(DATASET RECORDS Opens)

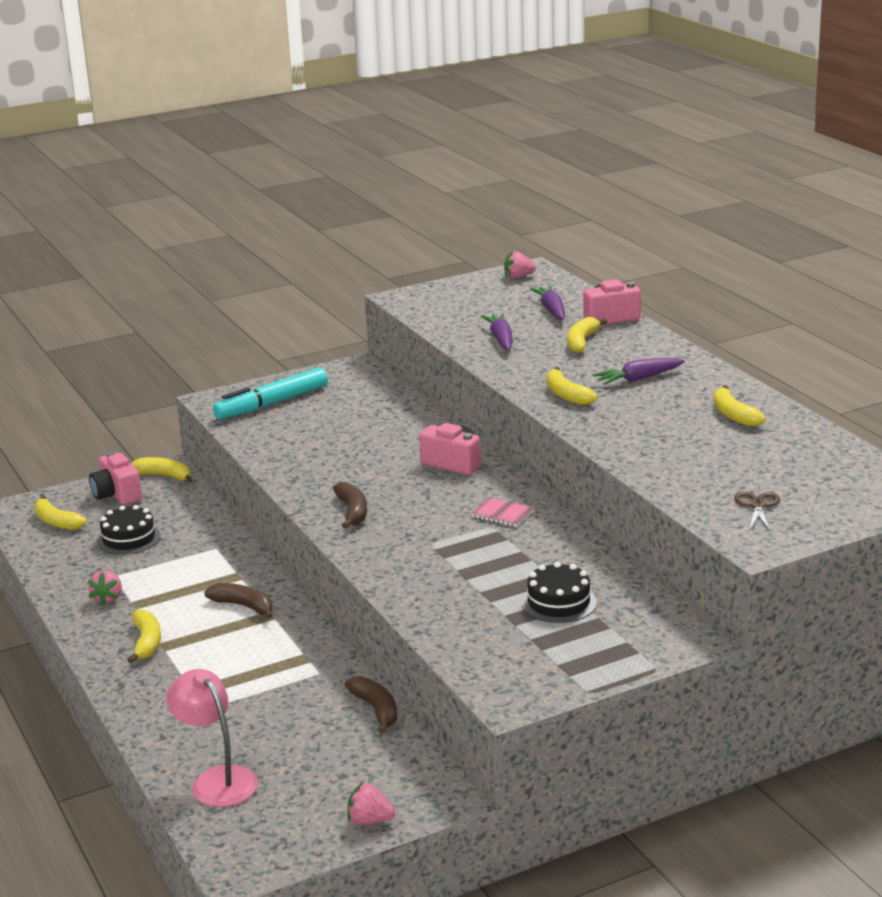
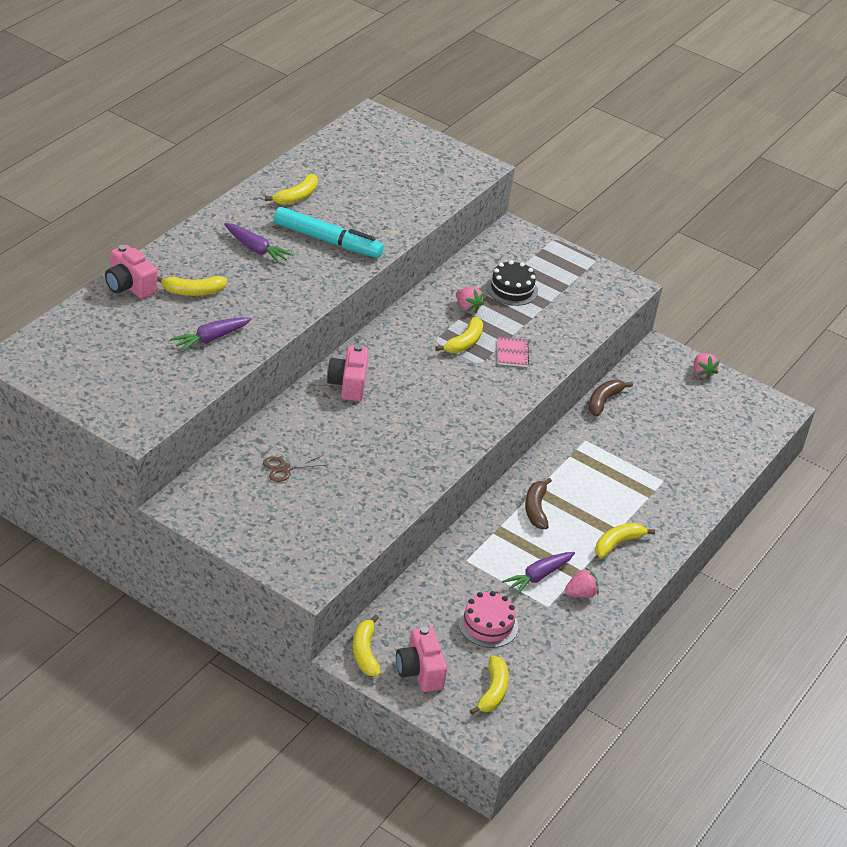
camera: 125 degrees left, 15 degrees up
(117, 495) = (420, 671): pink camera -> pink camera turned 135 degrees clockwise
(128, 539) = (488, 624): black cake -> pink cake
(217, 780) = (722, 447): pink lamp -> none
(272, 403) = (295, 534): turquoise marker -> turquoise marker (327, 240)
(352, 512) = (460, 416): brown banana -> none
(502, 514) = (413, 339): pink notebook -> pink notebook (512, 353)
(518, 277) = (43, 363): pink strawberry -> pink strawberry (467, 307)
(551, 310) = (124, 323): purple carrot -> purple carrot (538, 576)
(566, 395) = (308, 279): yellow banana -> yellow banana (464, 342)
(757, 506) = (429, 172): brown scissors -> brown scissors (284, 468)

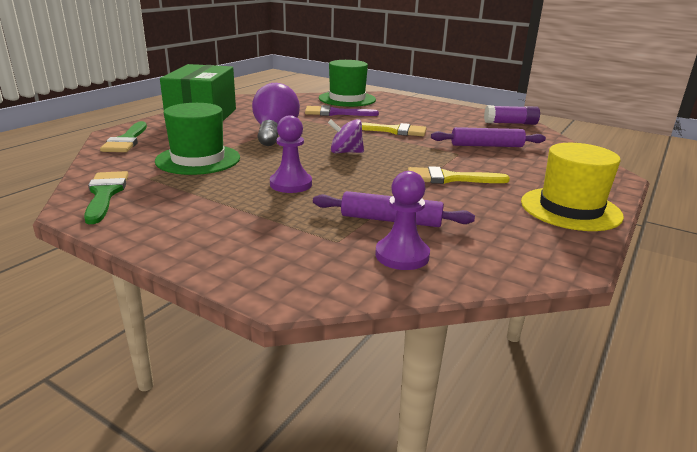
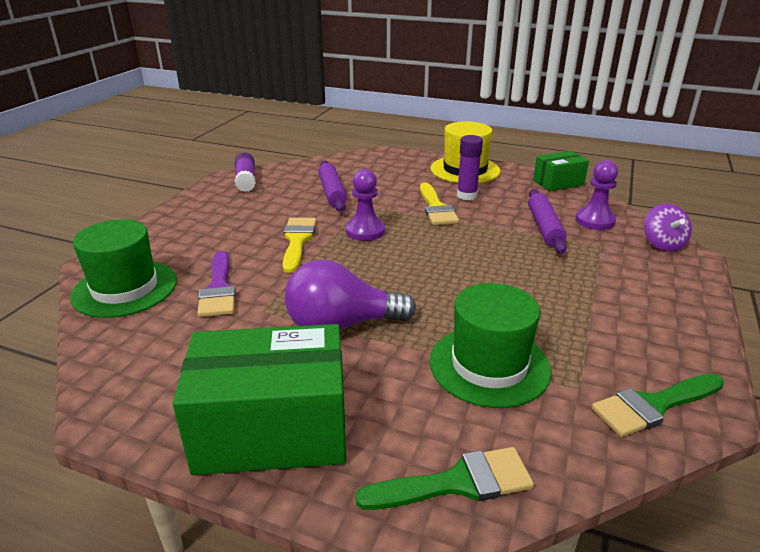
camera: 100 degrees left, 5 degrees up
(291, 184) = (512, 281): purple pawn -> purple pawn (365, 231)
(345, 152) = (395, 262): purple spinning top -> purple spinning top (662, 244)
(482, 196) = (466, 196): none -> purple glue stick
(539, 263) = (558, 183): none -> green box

(DATASET RECORDS Closes)

> _ACTION ITEM_:
Of all the entries above, output exactly the lines between the one holding "(128, 539) = (488, 624): black" and the one holding "(518, 277) = (43, 363): pink", inclusive.

> _RESPONSE AREA_:
(128, 539) = (488, 624): black cake -> pink cake
(217, 780) = (722, 447): pink lamp -> none
(272, 403) = (295, 534): turquoise marker -> turquoise marker (327, 240)
(352, 512) = (460, 416): brown banana -> none
(502, 514) = (413, 339): pink notebook -> pink notebook (512, 353)
(518, 277) = (43, 363): pink strawberry -> pink strawberry (467, 307)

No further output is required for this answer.